Images within the entries are to be omitted; the remainder must be reproduced exactly.
TASK INPUT: Begin
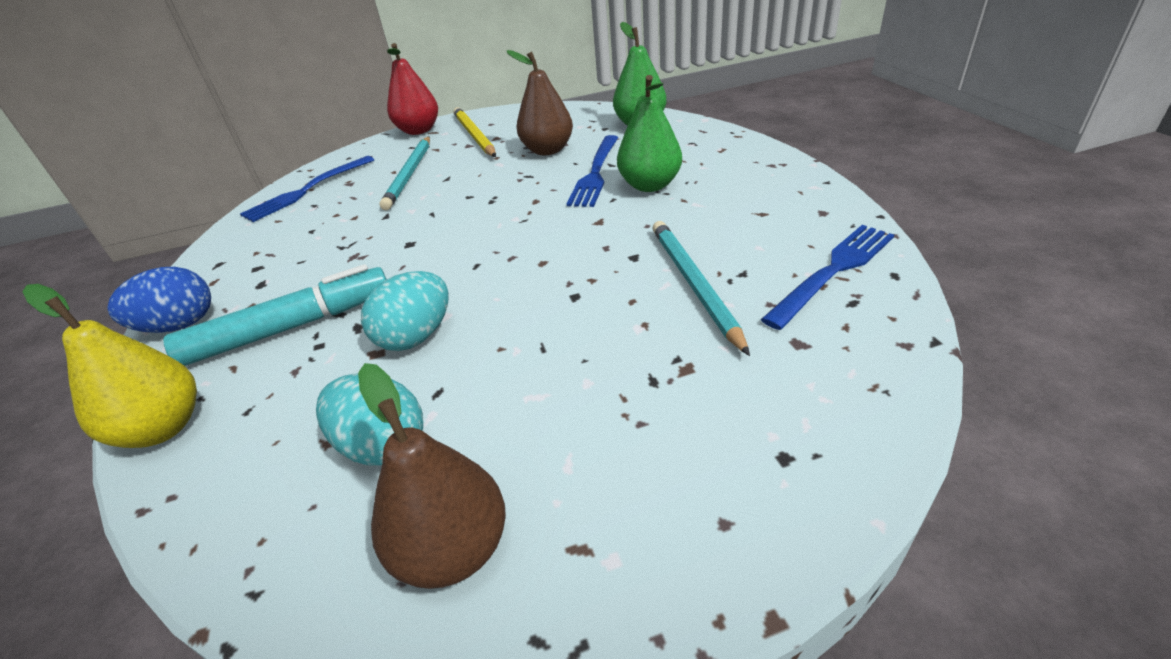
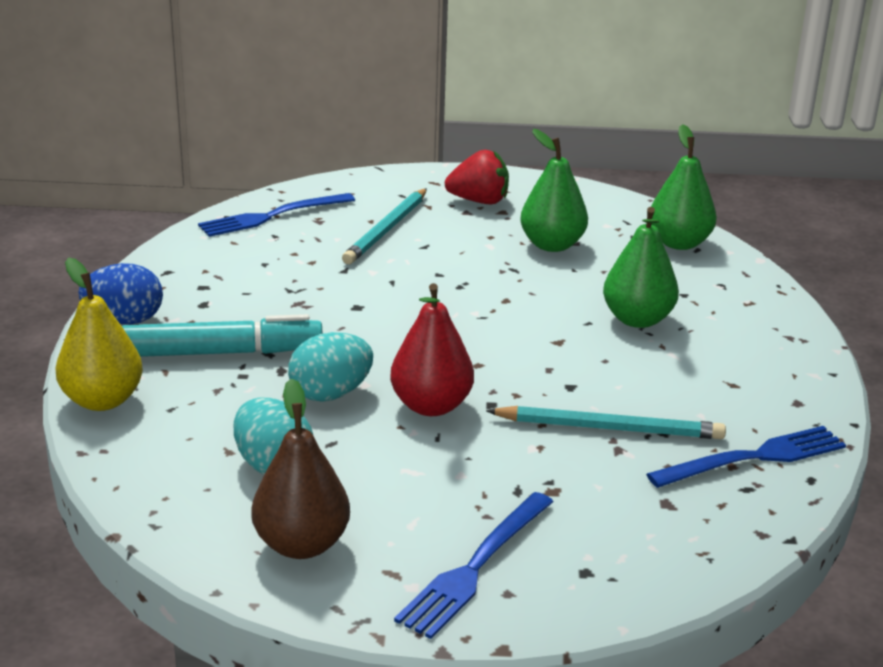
camera: 15 degrees right, 10 degrees down
(419, 130) = (419, 176): red pear -> red pear (431, 406)
(474, 135) = (479, 201): yellow pencil -> red strawberry
(548, 150) = (552, 245): brown pear -> green pear
(595, 173) = (588, 288): blue fork -> blue fork (475, 567)
(693, 284) = (609, 428): turquoise pencil -> turquoise pencil turned 90 degrees clockwise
TASK INPUT: End
WRITTEN RESPONSE ->
camera: 15 degrees right, 10 degrees down
(419, 130) = (419, 176): red pear -> red pear (431, 406)
(474, 135) = (479, 201): yellow pencil -> red strawberry
(548, 150) = (552, 245): brown pear -> green pear
(595, 173) = (588, 288): blue fork -> blue fork (475, 567)
(693, 284) = (609, 428): turquoise pencil -> turquoise pencil turned 90 degrees clockwise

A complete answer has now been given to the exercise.